### THE TASK
In the entries below, the lines from the one with "Q1: NPN BC337" through the one with "U7: NAND 74LS00" are to be copied exactly; both ends count.

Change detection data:
+-------+

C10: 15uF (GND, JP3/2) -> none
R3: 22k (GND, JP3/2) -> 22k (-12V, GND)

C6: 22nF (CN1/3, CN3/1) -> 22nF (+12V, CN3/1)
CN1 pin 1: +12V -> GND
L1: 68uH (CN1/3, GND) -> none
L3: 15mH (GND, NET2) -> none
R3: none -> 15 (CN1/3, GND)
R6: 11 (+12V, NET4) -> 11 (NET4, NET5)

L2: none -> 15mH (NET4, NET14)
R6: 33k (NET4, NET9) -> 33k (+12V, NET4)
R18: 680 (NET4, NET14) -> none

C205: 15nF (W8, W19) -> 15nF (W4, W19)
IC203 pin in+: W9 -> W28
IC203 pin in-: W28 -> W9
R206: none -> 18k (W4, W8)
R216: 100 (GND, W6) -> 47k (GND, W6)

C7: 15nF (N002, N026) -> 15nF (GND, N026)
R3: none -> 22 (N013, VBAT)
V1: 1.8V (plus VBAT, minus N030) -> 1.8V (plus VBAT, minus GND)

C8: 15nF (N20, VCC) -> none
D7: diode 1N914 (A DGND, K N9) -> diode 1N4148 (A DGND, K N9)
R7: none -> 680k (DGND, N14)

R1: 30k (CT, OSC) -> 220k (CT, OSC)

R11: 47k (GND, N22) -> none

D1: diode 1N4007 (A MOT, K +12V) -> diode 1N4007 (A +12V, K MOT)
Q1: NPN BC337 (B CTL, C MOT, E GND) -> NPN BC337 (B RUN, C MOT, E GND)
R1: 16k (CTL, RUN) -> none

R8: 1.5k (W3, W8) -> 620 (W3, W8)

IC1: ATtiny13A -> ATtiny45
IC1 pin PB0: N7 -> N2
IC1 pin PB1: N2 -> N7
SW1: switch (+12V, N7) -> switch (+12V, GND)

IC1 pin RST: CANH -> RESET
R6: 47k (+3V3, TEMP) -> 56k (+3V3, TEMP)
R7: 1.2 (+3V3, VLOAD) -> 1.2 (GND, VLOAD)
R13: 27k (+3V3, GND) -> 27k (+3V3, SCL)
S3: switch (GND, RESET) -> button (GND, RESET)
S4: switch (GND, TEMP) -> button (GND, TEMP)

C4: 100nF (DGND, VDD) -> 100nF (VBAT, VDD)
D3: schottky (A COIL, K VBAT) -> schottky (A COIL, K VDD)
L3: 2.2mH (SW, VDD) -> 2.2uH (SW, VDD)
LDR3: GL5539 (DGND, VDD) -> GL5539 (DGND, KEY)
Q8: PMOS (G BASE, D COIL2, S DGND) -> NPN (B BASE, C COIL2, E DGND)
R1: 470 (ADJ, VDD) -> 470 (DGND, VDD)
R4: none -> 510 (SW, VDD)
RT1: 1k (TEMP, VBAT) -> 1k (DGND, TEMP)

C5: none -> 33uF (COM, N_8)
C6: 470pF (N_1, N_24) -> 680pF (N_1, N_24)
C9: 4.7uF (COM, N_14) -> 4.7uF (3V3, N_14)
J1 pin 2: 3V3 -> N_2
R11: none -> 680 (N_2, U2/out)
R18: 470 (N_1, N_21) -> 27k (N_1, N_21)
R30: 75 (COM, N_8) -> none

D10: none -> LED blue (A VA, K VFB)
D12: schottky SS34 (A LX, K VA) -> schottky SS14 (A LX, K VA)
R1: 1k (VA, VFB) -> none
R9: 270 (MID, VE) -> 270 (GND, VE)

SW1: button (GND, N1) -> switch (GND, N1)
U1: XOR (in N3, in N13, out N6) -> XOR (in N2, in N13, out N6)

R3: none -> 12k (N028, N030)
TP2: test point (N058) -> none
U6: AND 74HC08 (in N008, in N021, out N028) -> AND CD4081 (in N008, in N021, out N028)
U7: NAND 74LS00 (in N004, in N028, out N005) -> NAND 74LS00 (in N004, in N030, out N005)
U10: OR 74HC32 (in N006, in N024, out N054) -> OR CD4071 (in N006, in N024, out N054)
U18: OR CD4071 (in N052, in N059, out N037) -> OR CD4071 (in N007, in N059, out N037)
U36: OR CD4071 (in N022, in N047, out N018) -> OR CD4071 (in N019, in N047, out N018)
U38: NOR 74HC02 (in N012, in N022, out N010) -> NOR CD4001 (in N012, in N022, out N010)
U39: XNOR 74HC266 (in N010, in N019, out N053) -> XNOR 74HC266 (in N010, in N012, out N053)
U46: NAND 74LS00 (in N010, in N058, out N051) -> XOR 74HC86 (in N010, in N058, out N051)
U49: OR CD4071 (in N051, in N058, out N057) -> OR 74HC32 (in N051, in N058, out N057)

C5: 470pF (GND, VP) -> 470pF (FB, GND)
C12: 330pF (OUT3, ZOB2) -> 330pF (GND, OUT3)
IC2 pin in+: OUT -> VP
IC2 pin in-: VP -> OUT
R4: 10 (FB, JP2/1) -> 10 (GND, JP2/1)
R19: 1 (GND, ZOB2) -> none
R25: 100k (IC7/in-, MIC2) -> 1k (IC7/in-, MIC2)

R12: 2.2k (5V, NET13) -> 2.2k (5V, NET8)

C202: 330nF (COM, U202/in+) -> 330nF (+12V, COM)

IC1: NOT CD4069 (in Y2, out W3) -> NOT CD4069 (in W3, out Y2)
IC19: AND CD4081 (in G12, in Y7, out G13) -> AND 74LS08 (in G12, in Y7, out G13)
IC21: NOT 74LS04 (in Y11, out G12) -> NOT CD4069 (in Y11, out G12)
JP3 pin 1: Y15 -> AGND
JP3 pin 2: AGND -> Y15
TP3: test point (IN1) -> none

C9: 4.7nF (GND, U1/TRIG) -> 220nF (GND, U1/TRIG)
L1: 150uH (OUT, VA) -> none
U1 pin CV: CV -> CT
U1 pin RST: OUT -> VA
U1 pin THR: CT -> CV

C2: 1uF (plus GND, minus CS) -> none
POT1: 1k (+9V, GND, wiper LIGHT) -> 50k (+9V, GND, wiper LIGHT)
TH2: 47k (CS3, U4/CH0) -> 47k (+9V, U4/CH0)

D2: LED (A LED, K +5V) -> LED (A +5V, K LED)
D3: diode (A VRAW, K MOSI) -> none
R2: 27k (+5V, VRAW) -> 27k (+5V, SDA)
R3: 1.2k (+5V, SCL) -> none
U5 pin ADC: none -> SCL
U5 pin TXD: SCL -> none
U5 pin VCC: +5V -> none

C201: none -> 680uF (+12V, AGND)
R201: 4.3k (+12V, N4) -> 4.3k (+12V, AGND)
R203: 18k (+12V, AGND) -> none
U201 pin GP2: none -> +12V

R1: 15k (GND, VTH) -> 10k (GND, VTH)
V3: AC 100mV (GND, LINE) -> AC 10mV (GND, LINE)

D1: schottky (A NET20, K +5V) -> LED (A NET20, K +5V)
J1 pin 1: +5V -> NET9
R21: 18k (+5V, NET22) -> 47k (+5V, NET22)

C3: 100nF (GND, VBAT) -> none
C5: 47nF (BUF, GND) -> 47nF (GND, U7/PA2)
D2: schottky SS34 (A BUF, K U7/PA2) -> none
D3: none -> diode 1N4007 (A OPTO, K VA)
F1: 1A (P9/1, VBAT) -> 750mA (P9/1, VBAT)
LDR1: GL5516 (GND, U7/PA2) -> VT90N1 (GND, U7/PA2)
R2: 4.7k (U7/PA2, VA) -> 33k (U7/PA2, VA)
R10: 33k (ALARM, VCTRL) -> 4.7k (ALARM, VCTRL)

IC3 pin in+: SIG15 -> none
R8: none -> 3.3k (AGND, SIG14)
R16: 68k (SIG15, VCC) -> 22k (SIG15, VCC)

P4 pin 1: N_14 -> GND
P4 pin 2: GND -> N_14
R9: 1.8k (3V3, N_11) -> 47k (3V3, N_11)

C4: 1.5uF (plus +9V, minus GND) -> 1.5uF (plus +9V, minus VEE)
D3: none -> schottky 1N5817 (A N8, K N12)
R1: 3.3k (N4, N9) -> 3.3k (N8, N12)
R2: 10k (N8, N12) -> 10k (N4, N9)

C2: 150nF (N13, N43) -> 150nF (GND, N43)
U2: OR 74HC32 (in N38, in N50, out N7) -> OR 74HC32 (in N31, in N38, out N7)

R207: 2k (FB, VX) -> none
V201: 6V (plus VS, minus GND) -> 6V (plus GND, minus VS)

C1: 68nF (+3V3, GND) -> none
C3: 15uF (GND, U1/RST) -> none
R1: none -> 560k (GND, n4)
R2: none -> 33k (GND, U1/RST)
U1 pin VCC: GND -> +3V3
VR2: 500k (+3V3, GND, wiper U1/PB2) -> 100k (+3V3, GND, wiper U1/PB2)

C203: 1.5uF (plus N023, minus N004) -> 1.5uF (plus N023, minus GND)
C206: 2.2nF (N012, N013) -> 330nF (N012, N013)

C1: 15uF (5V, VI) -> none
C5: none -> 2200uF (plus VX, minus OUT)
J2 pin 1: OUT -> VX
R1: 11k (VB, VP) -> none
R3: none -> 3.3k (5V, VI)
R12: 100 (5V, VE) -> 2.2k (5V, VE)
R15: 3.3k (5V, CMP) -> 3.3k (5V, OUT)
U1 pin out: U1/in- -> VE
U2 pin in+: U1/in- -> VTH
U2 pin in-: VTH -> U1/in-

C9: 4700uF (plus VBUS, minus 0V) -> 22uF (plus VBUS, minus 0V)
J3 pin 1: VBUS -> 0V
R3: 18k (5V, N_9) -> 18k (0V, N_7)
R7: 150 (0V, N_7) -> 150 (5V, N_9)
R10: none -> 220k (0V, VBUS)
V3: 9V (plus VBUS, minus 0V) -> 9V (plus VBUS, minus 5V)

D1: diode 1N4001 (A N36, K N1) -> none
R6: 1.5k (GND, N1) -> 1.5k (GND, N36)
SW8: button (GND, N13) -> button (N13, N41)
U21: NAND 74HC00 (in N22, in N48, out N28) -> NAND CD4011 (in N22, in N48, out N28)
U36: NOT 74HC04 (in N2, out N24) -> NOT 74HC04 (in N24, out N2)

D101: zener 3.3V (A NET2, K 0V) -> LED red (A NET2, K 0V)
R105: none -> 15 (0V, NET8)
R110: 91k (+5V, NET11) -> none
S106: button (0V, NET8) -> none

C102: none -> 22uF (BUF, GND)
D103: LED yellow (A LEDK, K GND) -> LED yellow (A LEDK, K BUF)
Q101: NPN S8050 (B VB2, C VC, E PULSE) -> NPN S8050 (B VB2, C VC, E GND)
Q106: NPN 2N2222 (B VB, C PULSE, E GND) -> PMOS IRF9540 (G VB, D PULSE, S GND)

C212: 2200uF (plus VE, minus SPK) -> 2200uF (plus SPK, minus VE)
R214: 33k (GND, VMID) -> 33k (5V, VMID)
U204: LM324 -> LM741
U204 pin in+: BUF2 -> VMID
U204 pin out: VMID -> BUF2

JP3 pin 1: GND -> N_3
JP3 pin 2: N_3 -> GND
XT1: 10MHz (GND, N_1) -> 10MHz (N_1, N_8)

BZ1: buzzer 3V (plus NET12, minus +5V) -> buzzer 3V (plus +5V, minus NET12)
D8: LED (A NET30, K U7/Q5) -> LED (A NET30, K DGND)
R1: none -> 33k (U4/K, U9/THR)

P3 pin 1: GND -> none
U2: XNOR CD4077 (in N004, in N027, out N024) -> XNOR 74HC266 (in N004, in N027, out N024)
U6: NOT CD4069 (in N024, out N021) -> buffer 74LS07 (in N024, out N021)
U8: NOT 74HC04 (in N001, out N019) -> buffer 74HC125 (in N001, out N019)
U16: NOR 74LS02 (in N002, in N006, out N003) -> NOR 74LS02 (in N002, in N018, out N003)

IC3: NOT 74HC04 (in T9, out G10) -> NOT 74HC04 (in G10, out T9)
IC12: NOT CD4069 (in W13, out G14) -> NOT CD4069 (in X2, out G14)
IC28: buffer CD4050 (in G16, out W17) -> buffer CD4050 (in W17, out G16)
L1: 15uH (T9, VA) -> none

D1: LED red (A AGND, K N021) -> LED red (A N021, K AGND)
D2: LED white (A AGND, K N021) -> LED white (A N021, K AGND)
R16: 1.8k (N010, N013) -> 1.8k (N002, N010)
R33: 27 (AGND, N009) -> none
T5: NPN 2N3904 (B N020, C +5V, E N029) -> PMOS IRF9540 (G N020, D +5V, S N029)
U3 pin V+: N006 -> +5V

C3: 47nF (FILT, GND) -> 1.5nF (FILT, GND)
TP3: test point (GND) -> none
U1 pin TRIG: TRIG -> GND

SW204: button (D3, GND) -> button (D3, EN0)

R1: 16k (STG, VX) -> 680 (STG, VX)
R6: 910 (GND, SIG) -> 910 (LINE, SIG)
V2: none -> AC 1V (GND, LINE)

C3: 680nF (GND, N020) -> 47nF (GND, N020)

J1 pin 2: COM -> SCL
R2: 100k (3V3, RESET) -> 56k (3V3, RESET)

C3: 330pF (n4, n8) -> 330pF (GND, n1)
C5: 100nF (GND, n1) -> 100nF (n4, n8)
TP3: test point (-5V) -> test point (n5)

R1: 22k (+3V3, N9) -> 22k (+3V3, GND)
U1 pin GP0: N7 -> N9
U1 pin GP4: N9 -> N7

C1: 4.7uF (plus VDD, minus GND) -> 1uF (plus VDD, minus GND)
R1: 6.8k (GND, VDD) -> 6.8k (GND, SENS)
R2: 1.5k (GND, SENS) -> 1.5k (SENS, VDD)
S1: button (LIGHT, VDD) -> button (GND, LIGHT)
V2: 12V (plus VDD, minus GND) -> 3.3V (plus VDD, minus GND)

+-------+

### SOLUTION TO THE PROBLEM
Q1: NPN BC337 (B CTL, C MOT, E GND) -> NPN BC337 (B RUN, C MOT, E GND)
R1: 16k (CTL, RUN) -> none

R8: 1.5k (W3, W8) -> 620 (W3, W8)

IC1: ATtiny13A -> ATtiny45
IC1 pin PB0: N7 -> N2
IC1 pin PB1: N2 -> N7
SW1: switch (+12V, N7) -> switch (+12V, GND)

IC1 pin RST: CANH -> RESET
R6: 47k (+3V3, TEMP) -> 56k (+3V3, TEMP)
R7: 1.2 (+3V3, VLOAD) -> 1.2 (GND, VLOAD)
R13: 27k (+3V3, GND) -> 27k (+3V3, SCL)
S3: switch (GND, RESET) -> button (GND, RESET)
S4: switch (GND, TEMP) -> button (GND, TEMP)

C4: 100nF (DGND, VDD) -> 100nF (VBAT, VDD)
D3: schottky (A COIL, K VBAT) -> schottky (A COIL, K VDD)
L3: 2.2mH (SW, VDD) -> 2.2uH (SW, VDD)
LDR3: GL5539 (DGND, VDD) -> GL5539 (DGND, KEY)
Q8: PMOS (G BASE, D COIL2, S DGND) -> NPN (B BASE, C COIL2, E DGND)
R1: 470 (ADJ, VDD) -> 470 (DGND, VDD)
R4: none -> 510 (SW, VDD)
RT1: 1k (TEMP, VBAT) -> 1k (DGND, TEMP)

C5: none -> 33uF (COM, N_8)
C6: 470pF (N_1, N_24) -> 680pF (N_1, N_24)
C9: 4.7uF (COM, N_14) -> 4.7uF (3V3, N_14)
J1 pin 2: 3V3 -> N_2
R11: none -> 680 (N_2, U2/out)
R18: 470 (N_1, N_21) -> 27k (N_1, N_21)
R30: 75 (COM, N_8) -> none

D10: none -> LED blue (A VA, K VFB)
D12: schottky SS34 (A LX, K VA) -> schottky SS14 (A LX, K VA)
R1: 1k (VA, VFB) -> none
R9: 270 (MID, VE) -> 270 (GND, VE)

SW1: button (GND, N1) -> switch (GND, N1)
U1: XOR (in N3, in N13, out N6) -> XOR (in N2, in N13, out N6)

R3: none -> 12k (N028, N030)
TP2: test point (N058) -> none
U6: AND 74HC08 (in N008, in N021, out N028) -> AND CD4081 (in N008, in N021, out N028)
U7: NAND 74LS00 (in N004, in N028, out N005) -> NAND 74LS00 (in N004, in N030, out N005)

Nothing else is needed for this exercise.